===== Data in this exercise

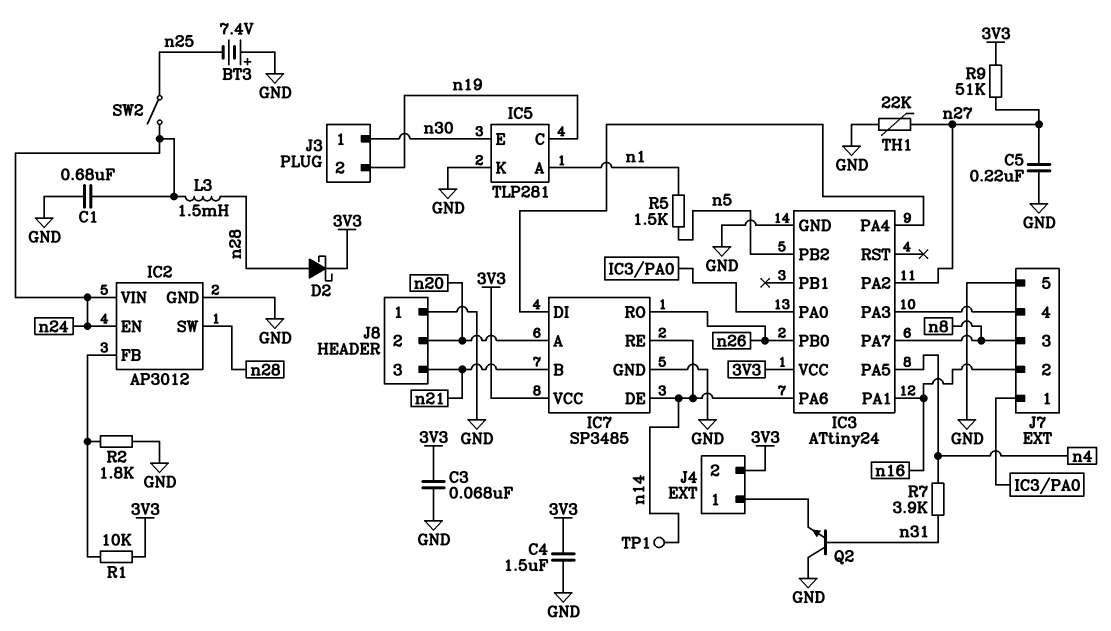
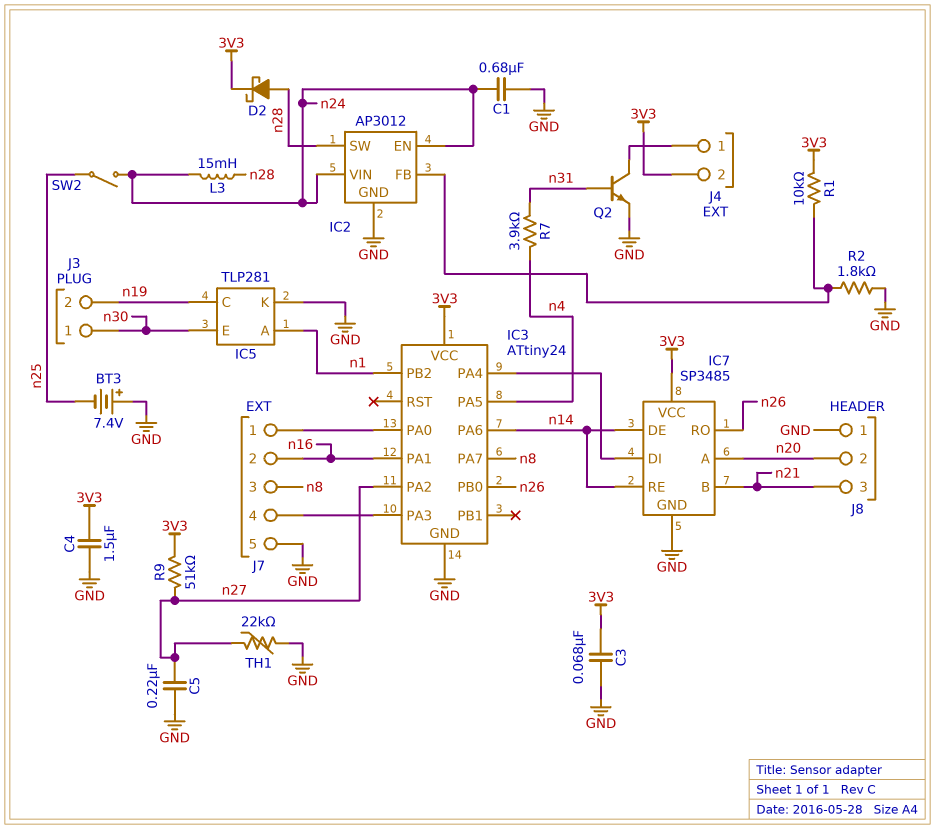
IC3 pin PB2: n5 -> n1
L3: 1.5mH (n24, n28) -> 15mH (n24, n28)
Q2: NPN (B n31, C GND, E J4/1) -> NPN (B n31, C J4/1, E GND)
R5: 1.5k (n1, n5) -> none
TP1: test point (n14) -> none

==========

▸ **Task requirements**
Word search in the records above: please count the lines holding "none" and state the count alone.

▸ **Response area**
2